━━━━━ Exercise inputs

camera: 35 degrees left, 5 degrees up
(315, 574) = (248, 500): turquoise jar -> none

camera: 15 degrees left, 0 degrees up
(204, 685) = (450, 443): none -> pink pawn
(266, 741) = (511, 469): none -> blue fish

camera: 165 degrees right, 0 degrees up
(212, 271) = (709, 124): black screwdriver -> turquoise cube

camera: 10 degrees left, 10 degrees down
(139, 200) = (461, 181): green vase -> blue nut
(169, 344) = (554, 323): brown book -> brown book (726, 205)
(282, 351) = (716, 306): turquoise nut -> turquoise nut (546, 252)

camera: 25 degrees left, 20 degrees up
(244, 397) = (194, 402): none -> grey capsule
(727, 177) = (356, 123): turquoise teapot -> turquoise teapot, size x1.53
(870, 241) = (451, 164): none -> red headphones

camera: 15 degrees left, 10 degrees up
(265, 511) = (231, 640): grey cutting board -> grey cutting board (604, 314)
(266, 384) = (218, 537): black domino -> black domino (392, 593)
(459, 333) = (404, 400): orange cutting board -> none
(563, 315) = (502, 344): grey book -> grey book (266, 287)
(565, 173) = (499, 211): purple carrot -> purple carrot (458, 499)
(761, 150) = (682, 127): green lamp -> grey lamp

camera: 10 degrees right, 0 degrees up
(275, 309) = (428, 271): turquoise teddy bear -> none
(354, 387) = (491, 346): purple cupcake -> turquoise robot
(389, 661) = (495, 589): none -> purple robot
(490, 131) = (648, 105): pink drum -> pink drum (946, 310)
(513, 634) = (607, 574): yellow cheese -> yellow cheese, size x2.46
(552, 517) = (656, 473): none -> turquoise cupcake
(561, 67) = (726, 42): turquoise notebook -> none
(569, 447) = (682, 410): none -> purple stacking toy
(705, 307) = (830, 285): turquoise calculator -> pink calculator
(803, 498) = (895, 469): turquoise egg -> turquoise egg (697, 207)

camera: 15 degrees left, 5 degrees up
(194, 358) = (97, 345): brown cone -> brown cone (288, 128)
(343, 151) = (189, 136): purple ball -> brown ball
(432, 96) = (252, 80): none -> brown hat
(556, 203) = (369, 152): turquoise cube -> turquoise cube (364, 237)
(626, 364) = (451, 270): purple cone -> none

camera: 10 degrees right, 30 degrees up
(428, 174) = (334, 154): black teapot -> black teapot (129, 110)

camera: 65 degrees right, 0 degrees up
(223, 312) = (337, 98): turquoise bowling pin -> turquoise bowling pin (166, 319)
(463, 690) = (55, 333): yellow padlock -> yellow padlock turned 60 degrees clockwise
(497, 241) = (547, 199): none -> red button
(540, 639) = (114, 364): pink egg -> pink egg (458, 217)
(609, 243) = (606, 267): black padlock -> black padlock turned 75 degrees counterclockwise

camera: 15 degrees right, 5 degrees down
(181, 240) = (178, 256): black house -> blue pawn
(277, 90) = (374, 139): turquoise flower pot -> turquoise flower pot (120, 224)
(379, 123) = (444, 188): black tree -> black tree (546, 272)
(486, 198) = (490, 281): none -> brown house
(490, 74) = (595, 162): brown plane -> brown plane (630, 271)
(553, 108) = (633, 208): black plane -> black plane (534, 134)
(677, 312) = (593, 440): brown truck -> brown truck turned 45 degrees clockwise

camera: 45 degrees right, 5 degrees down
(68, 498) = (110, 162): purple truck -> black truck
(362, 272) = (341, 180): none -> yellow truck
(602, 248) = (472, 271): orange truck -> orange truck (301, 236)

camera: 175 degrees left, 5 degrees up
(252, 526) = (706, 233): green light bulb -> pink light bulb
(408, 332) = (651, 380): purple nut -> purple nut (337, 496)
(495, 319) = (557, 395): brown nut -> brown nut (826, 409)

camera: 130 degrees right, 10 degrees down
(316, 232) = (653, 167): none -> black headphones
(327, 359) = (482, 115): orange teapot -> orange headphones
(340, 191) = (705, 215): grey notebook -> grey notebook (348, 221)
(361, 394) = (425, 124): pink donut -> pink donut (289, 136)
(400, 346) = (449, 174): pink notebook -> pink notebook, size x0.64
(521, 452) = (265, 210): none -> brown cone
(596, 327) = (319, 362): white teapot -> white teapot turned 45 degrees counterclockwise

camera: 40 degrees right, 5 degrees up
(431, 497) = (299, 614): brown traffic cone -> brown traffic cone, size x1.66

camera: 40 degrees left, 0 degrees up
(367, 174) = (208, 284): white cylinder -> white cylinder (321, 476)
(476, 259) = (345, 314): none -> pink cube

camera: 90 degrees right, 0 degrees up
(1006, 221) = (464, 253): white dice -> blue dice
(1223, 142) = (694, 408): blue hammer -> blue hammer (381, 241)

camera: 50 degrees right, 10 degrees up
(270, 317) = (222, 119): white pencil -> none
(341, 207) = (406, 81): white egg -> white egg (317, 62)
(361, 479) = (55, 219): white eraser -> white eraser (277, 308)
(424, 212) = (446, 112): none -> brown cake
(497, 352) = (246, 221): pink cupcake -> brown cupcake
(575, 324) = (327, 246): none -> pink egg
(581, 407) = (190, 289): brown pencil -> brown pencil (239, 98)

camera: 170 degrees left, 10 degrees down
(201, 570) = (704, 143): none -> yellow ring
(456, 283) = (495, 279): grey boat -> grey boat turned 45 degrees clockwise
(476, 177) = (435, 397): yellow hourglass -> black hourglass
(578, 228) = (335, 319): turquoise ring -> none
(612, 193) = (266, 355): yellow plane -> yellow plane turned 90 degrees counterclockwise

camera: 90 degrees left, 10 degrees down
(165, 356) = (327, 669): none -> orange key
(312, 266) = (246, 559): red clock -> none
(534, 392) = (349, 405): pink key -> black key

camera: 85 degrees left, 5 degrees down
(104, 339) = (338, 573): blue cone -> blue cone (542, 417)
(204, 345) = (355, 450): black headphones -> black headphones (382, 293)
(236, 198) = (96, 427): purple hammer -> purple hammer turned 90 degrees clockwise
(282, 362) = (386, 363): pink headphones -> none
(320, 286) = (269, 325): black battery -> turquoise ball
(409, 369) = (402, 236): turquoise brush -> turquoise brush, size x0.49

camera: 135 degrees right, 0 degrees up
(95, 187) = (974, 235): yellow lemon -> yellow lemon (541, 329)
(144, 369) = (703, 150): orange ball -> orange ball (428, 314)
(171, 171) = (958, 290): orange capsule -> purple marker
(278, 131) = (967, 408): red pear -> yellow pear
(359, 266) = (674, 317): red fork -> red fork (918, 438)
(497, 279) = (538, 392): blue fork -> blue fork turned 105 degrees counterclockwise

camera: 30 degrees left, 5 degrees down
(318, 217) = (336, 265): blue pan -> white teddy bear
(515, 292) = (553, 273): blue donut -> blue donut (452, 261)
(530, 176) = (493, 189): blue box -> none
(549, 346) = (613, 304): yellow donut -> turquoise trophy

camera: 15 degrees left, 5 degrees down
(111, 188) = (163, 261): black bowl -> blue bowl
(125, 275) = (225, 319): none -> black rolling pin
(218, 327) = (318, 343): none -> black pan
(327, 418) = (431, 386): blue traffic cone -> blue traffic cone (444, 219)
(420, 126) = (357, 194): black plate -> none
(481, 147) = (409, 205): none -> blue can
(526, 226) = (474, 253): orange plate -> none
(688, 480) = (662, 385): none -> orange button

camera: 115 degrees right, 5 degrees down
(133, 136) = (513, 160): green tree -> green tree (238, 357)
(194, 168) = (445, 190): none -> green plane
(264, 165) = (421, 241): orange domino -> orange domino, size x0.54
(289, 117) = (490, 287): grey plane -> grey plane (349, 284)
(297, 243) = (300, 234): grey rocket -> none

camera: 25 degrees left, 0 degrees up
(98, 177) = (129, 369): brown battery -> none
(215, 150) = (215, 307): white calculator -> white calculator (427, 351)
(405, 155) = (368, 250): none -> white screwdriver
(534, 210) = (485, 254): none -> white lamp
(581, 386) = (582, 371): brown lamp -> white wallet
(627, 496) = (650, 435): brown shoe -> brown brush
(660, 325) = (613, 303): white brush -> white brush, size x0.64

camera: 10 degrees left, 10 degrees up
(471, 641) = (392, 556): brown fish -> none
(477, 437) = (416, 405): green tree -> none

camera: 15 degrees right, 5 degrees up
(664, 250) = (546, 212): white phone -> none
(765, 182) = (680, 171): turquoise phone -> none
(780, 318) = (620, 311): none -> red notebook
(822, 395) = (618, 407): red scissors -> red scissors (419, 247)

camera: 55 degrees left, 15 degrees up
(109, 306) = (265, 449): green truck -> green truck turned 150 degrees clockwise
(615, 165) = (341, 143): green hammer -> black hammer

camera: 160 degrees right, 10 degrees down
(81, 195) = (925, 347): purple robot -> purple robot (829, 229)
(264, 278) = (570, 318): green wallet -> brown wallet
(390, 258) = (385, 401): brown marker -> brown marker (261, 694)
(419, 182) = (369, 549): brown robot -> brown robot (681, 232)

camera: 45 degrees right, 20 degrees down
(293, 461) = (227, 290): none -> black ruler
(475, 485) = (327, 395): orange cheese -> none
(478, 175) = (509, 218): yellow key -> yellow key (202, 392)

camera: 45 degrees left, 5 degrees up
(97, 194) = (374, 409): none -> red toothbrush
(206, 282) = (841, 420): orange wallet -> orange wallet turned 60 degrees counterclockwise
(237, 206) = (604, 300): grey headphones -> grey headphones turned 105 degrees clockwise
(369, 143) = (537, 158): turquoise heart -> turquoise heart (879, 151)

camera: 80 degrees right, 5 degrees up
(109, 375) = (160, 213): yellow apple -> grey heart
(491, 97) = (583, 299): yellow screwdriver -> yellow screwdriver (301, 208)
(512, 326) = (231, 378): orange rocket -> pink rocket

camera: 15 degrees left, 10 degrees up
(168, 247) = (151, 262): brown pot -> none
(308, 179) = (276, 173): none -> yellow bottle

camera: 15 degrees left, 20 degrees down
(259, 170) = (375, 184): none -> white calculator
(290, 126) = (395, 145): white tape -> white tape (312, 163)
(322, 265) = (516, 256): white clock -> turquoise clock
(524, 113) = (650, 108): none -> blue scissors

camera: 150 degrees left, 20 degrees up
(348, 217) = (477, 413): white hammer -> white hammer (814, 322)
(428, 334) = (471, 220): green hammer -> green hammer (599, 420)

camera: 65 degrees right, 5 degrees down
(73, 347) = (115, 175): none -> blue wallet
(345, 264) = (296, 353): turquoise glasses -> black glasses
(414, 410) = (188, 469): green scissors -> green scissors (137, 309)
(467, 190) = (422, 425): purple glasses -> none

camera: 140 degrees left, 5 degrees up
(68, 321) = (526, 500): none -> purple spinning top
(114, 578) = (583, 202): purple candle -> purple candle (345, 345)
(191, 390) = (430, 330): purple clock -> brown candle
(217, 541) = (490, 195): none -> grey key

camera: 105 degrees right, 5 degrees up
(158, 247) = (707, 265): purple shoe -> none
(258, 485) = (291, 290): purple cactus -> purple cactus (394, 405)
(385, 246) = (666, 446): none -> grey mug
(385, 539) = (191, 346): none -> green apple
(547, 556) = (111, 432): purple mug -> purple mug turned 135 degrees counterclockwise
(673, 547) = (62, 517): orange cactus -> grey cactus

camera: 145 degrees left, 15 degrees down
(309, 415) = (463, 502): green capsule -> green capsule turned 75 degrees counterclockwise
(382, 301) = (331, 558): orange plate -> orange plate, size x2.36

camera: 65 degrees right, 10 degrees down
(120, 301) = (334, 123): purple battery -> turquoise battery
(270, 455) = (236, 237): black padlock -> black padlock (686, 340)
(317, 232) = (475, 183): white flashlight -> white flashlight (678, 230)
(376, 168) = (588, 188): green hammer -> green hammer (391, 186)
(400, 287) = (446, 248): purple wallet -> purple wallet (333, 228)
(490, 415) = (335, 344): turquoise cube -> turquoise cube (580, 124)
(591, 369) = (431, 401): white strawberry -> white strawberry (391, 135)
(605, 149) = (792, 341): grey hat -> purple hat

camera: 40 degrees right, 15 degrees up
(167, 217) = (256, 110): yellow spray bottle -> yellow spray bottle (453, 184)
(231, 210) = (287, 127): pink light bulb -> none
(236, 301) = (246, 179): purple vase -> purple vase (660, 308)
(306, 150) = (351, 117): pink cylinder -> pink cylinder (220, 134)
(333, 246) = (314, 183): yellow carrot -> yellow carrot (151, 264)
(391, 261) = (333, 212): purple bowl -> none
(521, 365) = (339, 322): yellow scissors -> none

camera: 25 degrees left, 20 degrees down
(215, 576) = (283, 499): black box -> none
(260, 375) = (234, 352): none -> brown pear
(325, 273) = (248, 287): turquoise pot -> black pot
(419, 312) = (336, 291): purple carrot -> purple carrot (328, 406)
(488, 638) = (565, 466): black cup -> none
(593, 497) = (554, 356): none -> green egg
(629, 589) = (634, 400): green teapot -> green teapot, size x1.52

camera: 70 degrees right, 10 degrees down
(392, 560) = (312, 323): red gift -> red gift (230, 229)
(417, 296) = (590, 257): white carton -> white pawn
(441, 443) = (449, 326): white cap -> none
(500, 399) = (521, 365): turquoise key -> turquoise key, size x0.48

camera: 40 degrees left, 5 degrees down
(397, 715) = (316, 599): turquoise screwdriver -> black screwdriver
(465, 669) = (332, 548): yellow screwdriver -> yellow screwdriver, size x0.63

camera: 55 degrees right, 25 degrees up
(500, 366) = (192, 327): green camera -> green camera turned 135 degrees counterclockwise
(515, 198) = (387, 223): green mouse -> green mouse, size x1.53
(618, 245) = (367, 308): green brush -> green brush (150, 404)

━━━━━━━━━━

To do: Which lines hold the word "domino"? Return all of them from the records above.

Task response:
(266, 384) = (218, 537): black domino -> black domino (392, 593)
(264, 165) = (421, 241): orange domino -> orange domino, size x0.54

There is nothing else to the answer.